**Task objective**
Set down the full listing exactly, character for character.

**Data under study**
Content starts

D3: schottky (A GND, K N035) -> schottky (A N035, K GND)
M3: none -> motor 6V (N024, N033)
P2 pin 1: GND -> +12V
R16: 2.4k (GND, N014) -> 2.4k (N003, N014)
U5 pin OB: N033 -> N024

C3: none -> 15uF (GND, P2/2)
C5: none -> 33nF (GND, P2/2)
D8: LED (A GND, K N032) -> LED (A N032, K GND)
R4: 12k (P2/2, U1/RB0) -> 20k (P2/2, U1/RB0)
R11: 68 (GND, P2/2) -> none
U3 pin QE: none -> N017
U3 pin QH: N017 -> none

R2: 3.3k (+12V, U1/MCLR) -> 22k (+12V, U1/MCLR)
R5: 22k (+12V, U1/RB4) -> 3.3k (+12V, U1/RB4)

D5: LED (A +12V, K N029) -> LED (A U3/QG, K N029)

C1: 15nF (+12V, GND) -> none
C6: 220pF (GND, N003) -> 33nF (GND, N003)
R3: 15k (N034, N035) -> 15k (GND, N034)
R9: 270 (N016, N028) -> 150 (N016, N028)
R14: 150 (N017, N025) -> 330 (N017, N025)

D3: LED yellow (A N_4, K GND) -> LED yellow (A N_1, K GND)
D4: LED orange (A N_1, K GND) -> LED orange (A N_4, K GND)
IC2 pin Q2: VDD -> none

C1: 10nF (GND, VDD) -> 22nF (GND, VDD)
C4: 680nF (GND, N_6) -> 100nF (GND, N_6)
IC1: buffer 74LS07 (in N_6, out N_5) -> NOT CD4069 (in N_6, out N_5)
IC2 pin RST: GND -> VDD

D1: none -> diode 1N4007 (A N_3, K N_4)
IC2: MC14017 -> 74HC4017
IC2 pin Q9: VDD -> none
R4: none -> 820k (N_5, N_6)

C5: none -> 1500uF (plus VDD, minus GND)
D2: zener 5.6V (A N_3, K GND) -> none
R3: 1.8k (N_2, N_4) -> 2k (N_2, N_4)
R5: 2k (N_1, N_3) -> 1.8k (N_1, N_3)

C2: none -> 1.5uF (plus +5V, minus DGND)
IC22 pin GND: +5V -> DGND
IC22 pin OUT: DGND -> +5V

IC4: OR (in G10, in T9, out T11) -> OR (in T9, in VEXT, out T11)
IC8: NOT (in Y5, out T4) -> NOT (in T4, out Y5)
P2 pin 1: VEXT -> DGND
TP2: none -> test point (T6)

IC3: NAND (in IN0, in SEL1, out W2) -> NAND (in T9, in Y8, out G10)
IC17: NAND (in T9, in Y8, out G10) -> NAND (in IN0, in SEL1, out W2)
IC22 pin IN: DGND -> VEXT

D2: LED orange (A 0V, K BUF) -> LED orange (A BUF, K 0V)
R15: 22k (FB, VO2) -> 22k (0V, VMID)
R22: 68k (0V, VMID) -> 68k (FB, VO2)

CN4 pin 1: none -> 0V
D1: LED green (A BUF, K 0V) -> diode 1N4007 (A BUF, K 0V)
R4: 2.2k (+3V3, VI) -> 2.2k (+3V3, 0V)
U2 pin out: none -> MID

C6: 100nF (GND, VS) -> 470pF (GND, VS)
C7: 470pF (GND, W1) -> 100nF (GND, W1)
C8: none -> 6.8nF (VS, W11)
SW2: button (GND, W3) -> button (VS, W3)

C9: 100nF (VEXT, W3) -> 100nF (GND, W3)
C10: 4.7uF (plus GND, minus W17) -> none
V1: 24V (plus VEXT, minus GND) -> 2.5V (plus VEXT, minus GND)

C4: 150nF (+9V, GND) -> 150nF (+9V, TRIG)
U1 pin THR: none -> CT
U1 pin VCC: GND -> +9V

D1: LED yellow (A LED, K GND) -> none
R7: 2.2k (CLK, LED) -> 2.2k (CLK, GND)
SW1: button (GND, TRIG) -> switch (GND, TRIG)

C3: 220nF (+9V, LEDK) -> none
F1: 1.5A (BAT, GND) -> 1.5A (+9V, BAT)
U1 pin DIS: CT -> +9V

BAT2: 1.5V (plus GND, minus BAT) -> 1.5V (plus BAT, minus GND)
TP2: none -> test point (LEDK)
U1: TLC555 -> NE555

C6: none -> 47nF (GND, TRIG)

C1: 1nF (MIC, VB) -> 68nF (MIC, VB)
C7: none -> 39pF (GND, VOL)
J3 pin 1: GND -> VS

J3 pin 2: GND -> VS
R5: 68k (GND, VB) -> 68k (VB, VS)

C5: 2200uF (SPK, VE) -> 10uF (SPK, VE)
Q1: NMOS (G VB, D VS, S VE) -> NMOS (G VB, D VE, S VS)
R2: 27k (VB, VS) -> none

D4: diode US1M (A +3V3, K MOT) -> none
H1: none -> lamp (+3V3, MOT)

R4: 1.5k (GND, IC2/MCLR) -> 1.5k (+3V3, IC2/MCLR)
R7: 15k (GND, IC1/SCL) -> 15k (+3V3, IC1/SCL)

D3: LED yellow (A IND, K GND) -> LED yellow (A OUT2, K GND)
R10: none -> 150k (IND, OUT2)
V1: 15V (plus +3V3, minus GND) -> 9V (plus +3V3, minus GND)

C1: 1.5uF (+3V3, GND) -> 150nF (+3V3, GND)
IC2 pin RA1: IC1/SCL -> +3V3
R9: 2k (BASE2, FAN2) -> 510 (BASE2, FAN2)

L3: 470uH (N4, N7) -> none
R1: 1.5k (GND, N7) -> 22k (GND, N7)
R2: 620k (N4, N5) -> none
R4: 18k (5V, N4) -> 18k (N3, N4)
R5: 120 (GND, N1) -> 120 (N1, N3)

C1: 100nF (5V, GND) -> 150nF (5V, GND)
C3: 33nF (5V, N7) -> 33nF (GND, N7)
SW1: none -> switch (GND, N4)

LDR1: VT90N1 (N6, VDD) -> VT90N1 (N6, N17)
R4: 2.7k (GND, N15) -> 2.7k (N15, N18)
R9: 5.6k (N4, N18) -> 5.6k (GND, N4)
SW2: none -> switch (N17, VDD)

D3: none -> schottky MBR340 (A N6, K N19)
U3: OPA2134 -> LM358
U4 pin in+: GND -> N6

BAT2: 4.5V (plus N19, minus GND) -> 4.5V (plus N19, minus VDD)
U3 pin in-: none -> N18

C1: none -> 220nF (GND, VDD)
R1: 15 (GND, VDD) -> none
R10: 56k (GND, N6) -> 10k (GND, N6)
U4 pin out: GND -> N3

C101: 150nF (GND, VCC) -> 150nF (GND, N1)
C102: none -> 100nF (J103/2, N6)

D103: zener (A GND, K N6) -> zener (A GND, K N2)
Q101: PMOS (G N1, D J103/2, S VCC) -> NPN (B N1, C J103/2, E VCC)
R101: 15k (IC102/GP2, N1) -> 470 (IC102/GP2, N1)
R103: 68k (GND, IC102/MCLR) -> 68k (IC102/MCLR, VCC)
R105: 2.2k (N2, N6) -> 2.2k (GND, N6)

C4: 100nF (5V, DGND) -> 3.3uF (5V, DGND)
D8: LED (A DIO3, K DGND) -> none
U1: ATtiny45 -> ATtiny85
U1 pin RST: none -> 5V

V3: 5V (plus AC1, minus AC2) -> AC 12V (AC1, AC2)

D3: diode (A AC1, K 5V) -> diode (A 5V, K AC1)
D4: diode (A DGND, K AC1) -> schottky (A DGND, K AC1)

Content ends

**Result**
D3: schottky (A GND, K N035) -> schottky (A N035, K GND)
M3: none -> motor 6V (N024, N033)
P2 pin 1: GND -> +12V
R16: 2.4k (GND, N014) -> 2.4k (N003, N014)
U5 pin OB: N033 -> N024

C3: none -> 15uF (GND, P2/2)
C5: none -> 33nF (GND, P2/2)
D8: LED (A GND, K N032) -> LED (A N032, K GND)
R4: 12k (P2/2, U1/RB0) -> 20k (P2/2, U1/RB0)
R11: 68 (GND, P2/2) -> none
U3 pin QE: none -> N017
U3 pin QH: N017 -> none

R2: 3.3k (+12V, U1/MCLR) -> 22k (+12V, U1/MCLR)
R5: 22k (+12V, U1/RB4) -> 3.3k (+12V, U1/RB4)

D5: LED (A +12V, K N029) -> LED (A U3/QG, K N029)

C1: 15nF (+12V, GND) -> none
C6: 220pF (GND, N003) -> 33nF (GND, N003)
R3: 15k (N034, N035) -> 15k (GND, N034)
R9: 270 (N016, N028) -> 150 (N016, N028)
R14: 150 (N017, N025) -> 330 (N017, N025)

D3: LED yellow (A N_4, K GND) -> LED yellow (A N_1, K GND)
D4: LED orange (A N_1, K GND) -> LED orange (A N_4, K GND)
IC2 pin Q2: VDD -> none

C1: 10nF (GND, VDD) -> 22nF (GND, VDD)
C4: 680nF (GND, N_6) -> 100nF (GND, N_6)
IC1: buffer 74LS07 (in N_6, out N_5) -> NOT CD4069 (in N_6, out N_5)
IC2 pin RST: GND -> VDD

D1: none -> diode 1N4007 (A N_3, K N_4)
IC2: MC14017 -> 74HC4017
IC2 pin Q9: VDD -> none
R4: none -> 820k (N_5, N_6)

C5: none -> 1500uF (plus VDD, minus GND)
D2: zener 5.6V (A N_3, K GND) -> none
R3: 1.8k (N_2, N_4) -> 2k (N_2, N_4)
R5: 2k (N_1, N_3) -> 1.8k (N_1, N_3)

C2: none -> 1.5uF (plus +5V, minus DGND)
IC22 pin GND: +5V -> DGND
IC22 pin OUT: DGND -> +5V

IC4: OR (in G10, in T9, out T11) -> OR (in T9, in VEXT, out T11)
IC8: NOT (in Y5, out T4) -> NOT (in T4, out Y5)
P2 pin 1: VEXT -> DGND
TP2: none -> test point (T6)

IC3: NAND (in IN0, in SEL1, out W2) -> NAND (in T9, in Y8, out G10)
IC17: NAND (in T9, in Y8, out G10) -> NAND (in IN0, in SEL1, out W2)
IC22 pin IN: DGND -> VEXT

D2: LED orange (A 0V, K BUF) -> LED orange (A BUF, K 0V)
R15: 22k (FB, VO2) -> 22k (0V, VMID)
R22: 68k (0V, VMID) -> 68k (FB, VO2)

CN4 pin 1: none -> 0V
D1: LED green (A BUF, K 0V) -> diode 1N4007 (A BUF, K 0V)
R4: 2.2k (+3V3, VI) -> 2.2k (+3V3, 0V)
U2 pin out: none -> MID

C6: 100nF (GND, VS) -> 470pF (GND, VS)
C7: 470pF (GND, W1) -> 100nF (GND, W1)
C8: none -> 6.8nF (VS, W11)
SW2: button (GND, W3) -> button (VS, W3)

C9: 100nF (VEXT, W3) -> 100nF (GND, W3)
C10: 4.7uF (plus GND, minus W17) -> none
V1: 24V (plus VEXT, minus GND) -> 2.5V (plus VEXT, minus GND)

C4: 150nF (+9V, GND) -> 150nF (+9V, TRIG)
U1 pin THR: none -> CT
U1 pin VCC: GND -> +9V

D1: LED yellow (A LED, K GND) -> none
R7: 2.2k (CLK, LED) -> 2.2k (CLK, GND)
SW1: button (GND, TRIG) -> switch (GND, TRIG)

C3: 220nF (+9V, LEDK) -> none
F1: 1.5A (BAT, GND) -> 1.5A (+9V, BAT)
U1 pin DIS: CT -> +9V

BAT2: 1.5V (plus GND, minus BAT) -> 1.5V (plus BAT, minus GND)
TP2: none -> test point (LEDK)
U1: TLC555 -> NE555

C6: none -> 47nF (GND, TRIG)

C1: 1nF (MIC, VB) -> 68nF (MIC, VB)
C7: none -> 39pF (GND, VOL)
J3 pin 1: GND -> VS

J3 pin 2: GND -> VS
R5: 68k (GND, VB) -> 68k (VB, VS)

C5: 2200uF (SPK, VE) -> 10uF (SPK, VE)
Q1: NMOS (G VB, D VS, S VE) -> NMOS (G VB, D VE, S VS)
R2: 27k (VB, VS) -> none

D4: diode US1M (A +3V3, K MOT) -> none
H1: none -> lamp (+3V3, MOT)

R4: 1.5k (GND, IC2/MCLR) -> 1.5k (+3V3, IC2/MCLR)
R7: 15k (GND, IC1/SCL) -> 15k (+3V3, IC1/SCL)

D3: LED yellow (A IND, K GND) -> LED yellow (A OUT2, K GND)
R10: none -> 150k (IND, OUT2)
V1: 15V (plus +3V3, minus GND) -> 9V (plus +3V3, minus GND)

C1: 1.5uF (+3V3, GND) -> 150nF (+3V3, GND)
IC2 pin RA1: IC1/SCL -> +3V3
R9: 2k (BASE2, FAN2) -> 510 (BASE2, FAN2)

L3: 470uH (N4, N7) -> none
R1: 1.5k (GND, N7) -> 22k (GND, N7)
R2: 620k (N4, N5) -> none
R4: 18k (5V, N4) -> 18k (N3, N4)
R5: 120 (GND, N1) -> 120 (N1, N3)

C1: 100nF (5V, GND) -> 150nF (5V, GND)
C3: 33nF (5V, N7) -> 33nF (GND, N7)
SW1: none -> switch (GND, N4)

LDR1: VT90N1 (N6, VDD) -> VT90N1 (N6, N17)
R4: 2.7k (GND, N15) -> 2.7k (N15, N18)
R9: 5.6k (N4, N18) -> 5.6k (GND, N4)
SW2: none -> switch (N17, VDD)

D3: none -> schottky MBR340 (A N6, K N19)
U3: OPA2134 -> LM358
U4 pin in+: GND -> N6

BAT2: 4.5V (plus N19, minus GND) -> 4.5V (plus N19, minus VDD)
U3 pin in-: none -> N18

C1: none -> 220nF (GND, VDD)
R1: 15 (GND, VDD) -> none
R10: 56k (GND, N6) -> 10k (GND, N6)
U4 pin out: GND -> N3

C101: 150nF (GND, VCC) -> 150nF (GND, N1)
C102: none -> 100nF (J103/2, N6)

D103: zener (A GND, K N6) -> zener (A GND, K N2)
Q101: PMOS (G N1, D J103/2, S VCC) -> NPN (B N1, C J103/2, E VCC)
R101: 15k (IC102/GP2, N1) -> 470 (IC102/GP2, N1)
R103: 68k (GND, IC102/MCLR) -> 68k (IC102/MCLR, VCC)
R105: 2.2k (N2, N6) -> 2.2k (GND, N6)

C4: 100nF (5V, DGND) -> 3.3uF (5V, DGND)
D8: LED (A DIO3, K DGND) -> none
U1: ATtiny45 -> ATtiny85
U1 pin RST: none -> 5V

V3: 5V (plus AC1, minus AC2) -> AC 12V (AC1, AC2)

D3: diode (A AC1, K 5V) -> diode (A 5V, K AC1)
D4: diode (A DGND, K AC1) -> schottky (A DGND, K AC1)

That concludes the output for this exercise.